= Your goal =
Some of the lines below need repeating. Reproduce exactly those between the lines holding "brown clock [447,398,481,461]" and "grey brush [218,206,271,235]", inclusive.
:::
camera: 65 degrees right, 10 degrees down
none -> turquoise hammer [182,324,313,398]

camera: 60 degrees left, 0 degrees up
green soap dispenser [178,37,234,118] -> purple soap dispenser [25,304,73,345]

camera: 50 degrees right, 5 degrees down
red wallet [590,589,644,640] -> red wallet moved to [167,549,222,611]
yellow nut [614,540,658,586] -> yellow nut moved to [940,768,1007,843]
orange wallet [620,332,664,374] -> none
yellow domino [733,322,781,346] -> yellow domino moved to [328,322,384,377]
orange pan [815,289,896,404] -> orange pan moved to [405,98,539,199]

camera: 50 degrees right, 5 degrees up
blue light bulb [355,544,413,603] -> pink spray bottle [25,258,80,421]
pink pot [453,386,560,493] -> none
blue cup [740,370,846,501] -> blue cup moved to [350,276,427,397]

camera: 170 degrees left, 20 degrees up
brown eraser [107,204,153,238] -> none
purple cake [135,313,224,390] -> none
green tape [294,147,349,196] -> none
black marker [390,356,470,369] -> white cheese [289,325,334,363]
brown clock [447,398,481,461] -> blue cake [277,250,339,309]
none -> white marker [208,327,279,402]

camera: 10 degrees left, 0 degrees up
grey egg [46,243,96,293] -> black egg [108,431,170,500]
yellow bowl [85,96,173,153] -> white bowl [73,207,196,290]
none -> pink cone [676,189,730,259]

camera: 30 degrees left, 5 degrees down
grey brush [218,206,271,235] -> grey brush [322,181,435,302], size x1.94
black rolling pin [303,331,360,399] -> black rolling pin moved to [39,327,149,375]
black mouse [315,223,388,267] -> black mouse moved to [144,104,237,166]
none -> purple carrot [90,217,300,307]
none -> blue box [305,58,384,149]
:::
= The answer =
brown clock [447,398,481,461] -> blue cake [277,250,339,309]
none -> white marker [208,327,279,402]

camera: 10 degrees left, 0 degrees up
grey egg [46,243,96,293] -> black egg [108,431,170,500]
yellow bowl [85,96,173,153] -> white bowl [73,207,196,290]
none -> pink cone [676,189,730,259]

camera: 30 degrees left, 5 degrees down
grey brush [218,206,271,235] -> grey brush [322,181,435,302], size x1.94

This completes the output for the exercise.